Take each line of the listing that has the string "gray" and report it.

===== RECORDS FOR THIS EXERCISE =====

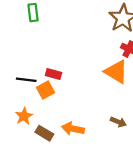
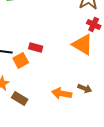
red rectangle: (54, 74) -> (36, 47), moved
orange arrow: (73, 129) -> (62, 93), moved

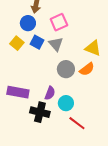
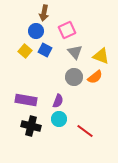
gray triangle: (56, 44) -> (75, 52), moved
cyan circle: (66, 103) -> (59, 119), moved
black cross: (40, 112) -> (31, 126), moved

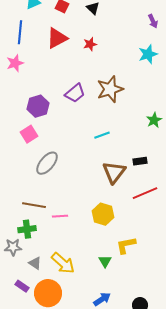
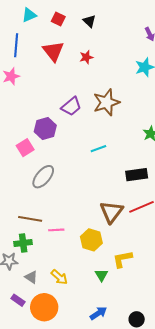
red triangle: (57, 38) -> (53, 51), turned -40
purple hexagon: (38, 106) -> (45, 129), moved
black rectangle: (140, 161) -> (137, 175), size x1.5
brown triangle: (114, 172) -> (111, 212), moved
yellow hexagon: (103, 214) -> (91, 240), moved
yellow arrow: (63, 263) -> (59, 277), size x0.7

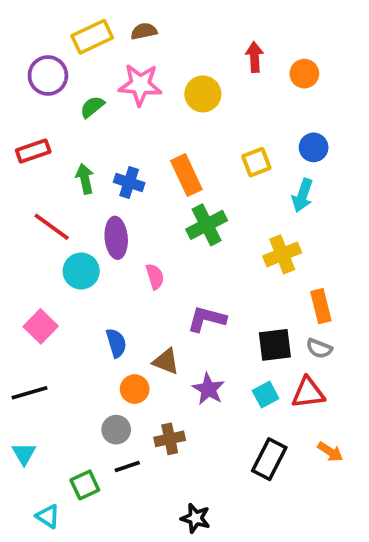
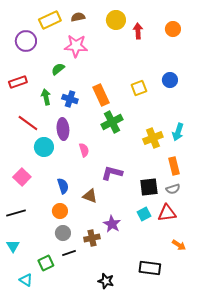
orange circle: (304, 74) -> (173, 29), moved
yellow circle: (203, 94) -> (116, 20), moved
green semicircle: (92, 107) -> (58, 69), moved
cyan arrow: (302, 195) -> (178, 132), moved
gray semicircle: (319, 348) -> (173, 189), turned -40
orange circle: (135, 389) -> (60, 211), moved
purple star: (208, 389) -> (112, 224), moved
black rectangle: (269, 459) -> (150, 268), moved, turned 70

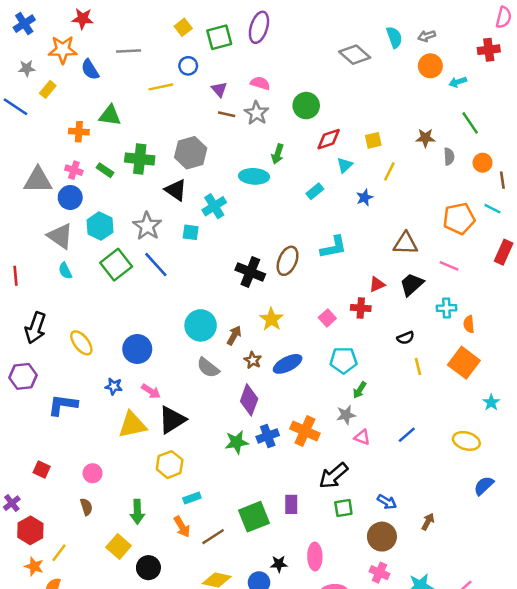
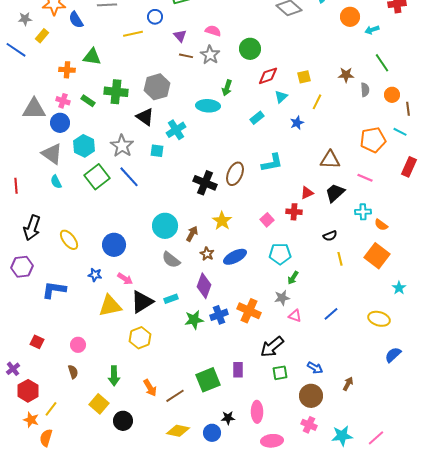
orange semicircle: (469, 324) -> (381, 225), turned -48
cyan rectangle: (192, 498) -> (171, 299), moved

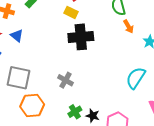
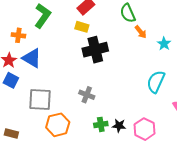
blue triangle: (17, 36) -> (32, 58), size x1.5
green cross: (75, 112) -> (101, 124), turned 32

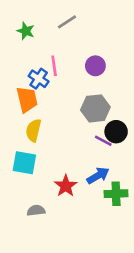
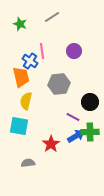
gray hexagon: (95, 108) -> (59, 84), moved
purple line: (103, 141) -> (73, 117), moved
green cross: (116, 194) -> (90, 132), moved

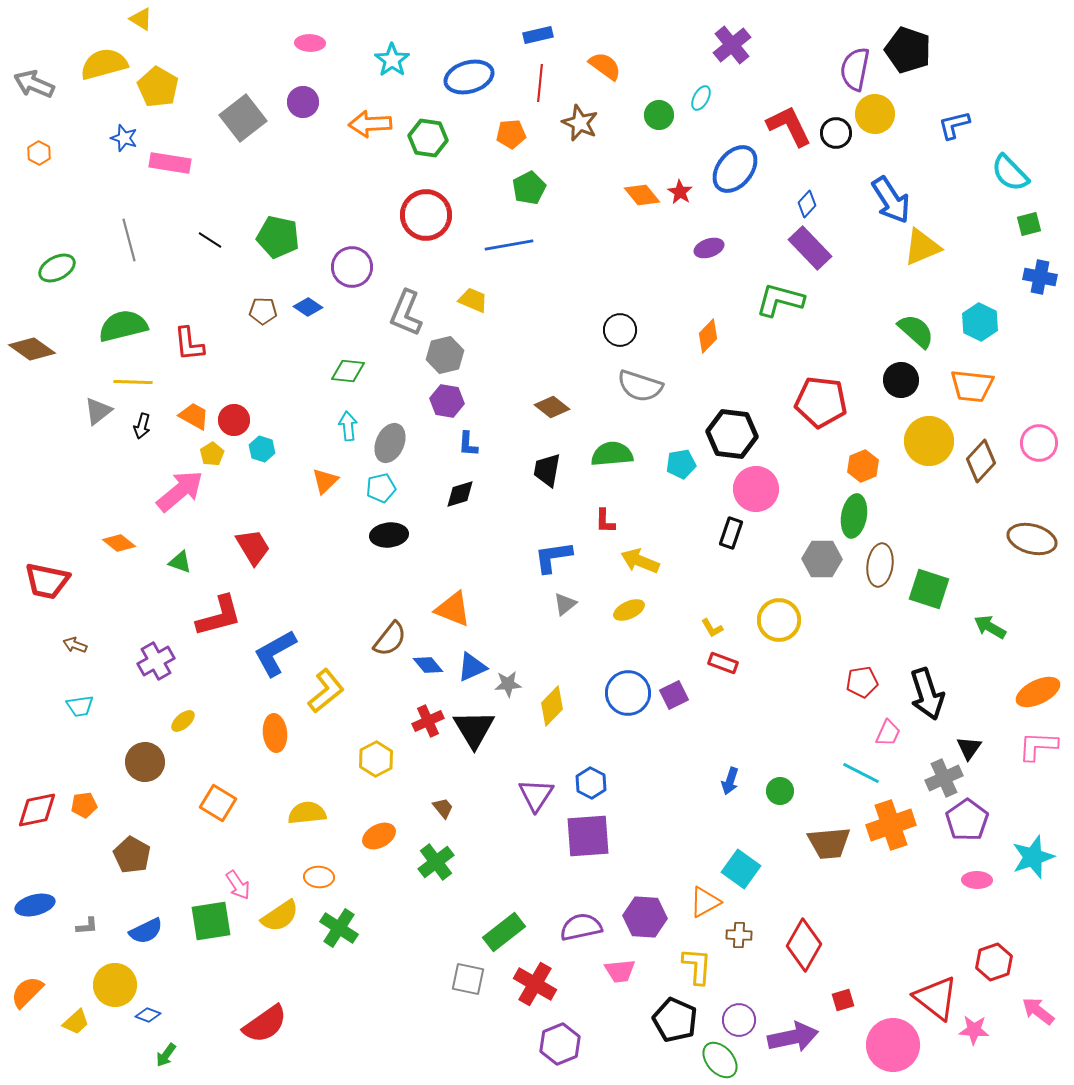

=====

**RESULT OF THIS TASK**
gray triangle: (56, 44) -> (75, 52), moved
gray semicircle: (319, 348) -> (173, 189), turned -40
gray hexagon: (95, 108) -> (59, 84), moved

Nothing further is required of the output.